• [INFORMATION SHOWN]:

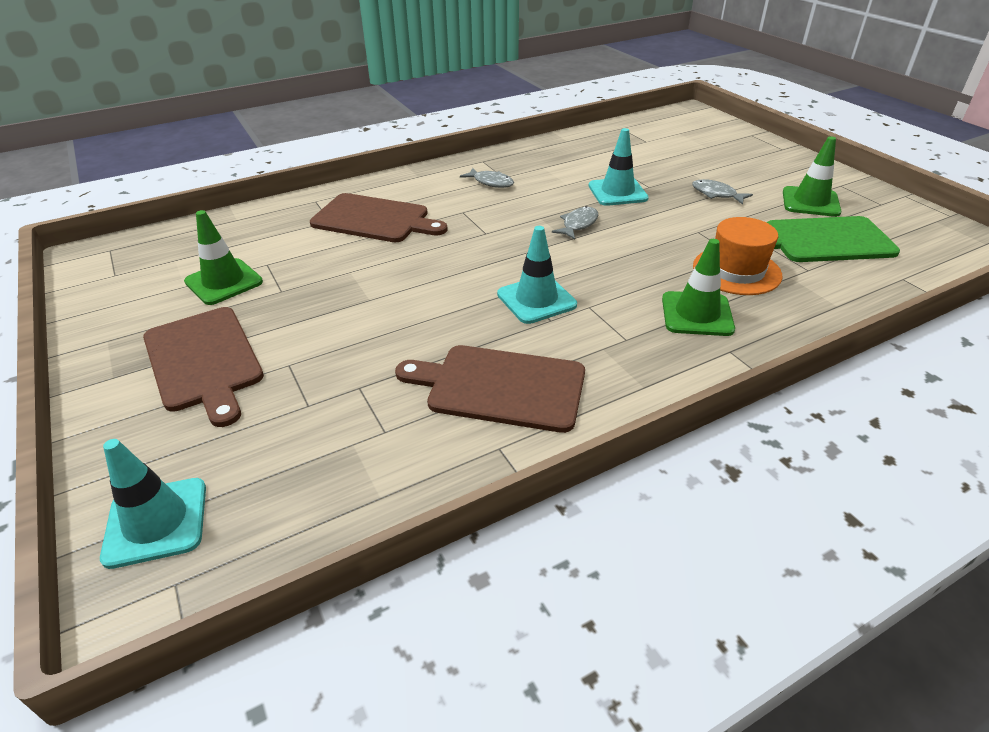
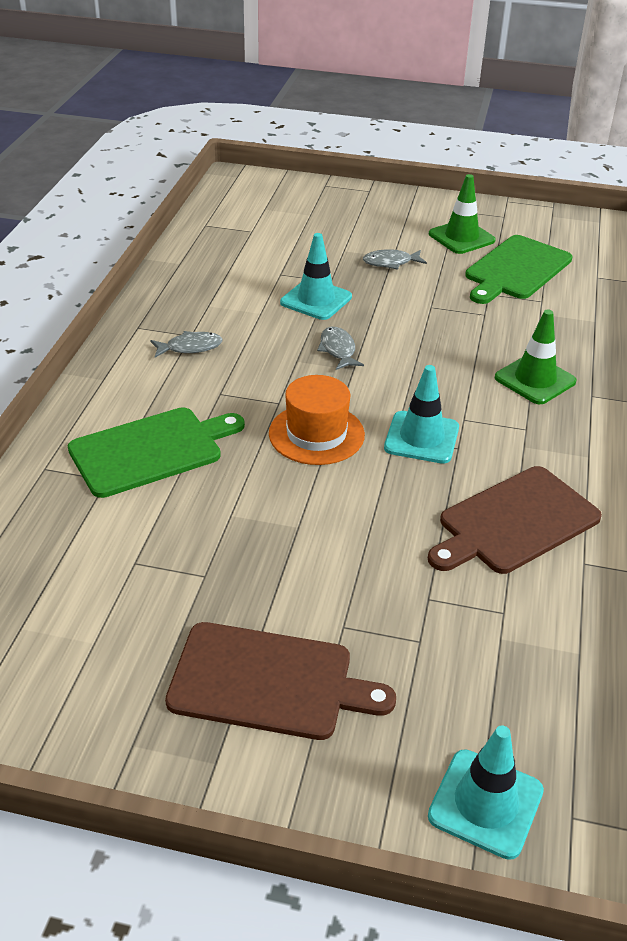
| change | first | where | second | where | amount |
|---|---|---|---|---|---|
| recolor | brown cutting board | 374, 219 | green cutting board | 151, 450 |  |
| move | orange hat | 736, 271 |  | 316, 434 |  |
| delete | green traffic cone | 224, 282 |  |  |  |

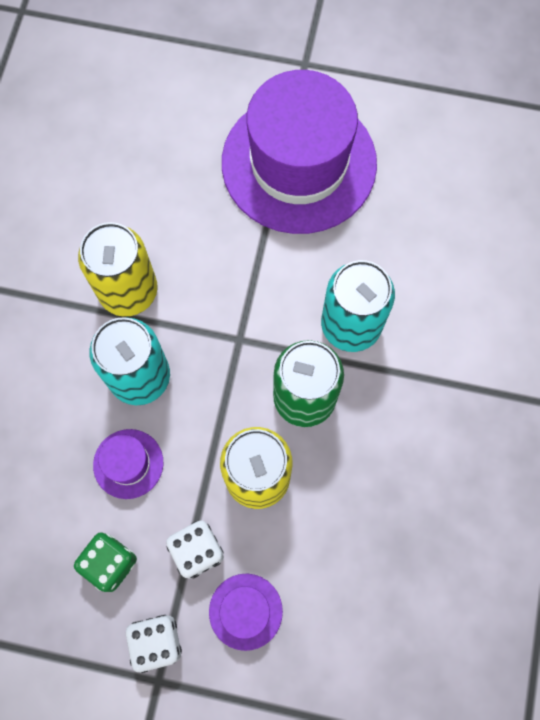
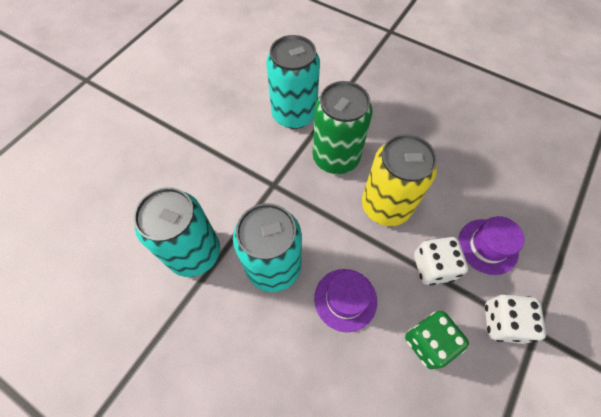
| change | first | where | second | where | amount |
|---|---|---|---|---|---|
| recolor | yellow can | 128, 291 | turquoise can | 194, 253 |  |
| delete | purple hat | 299, 163 |  |  |  |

• [DIRECTIONS FOR THIS TASK]: Everything from the line with "delete | green" through the end of the records above, both ends included, is to be reproduced exactly, and nothing outside that span; the pictures are to be dropped.

• [TASK SOLUTION]:
| delete | green traffic cone | 224, 282 |  |  |  |

| change | first | where | second | where | amount |
|---|---|---|---|---|---|
| recolor | yellow can | 128, 291 | turquoise can | 194, 253 |  |
| delete | purple hat | 299, 163 |  |  |  |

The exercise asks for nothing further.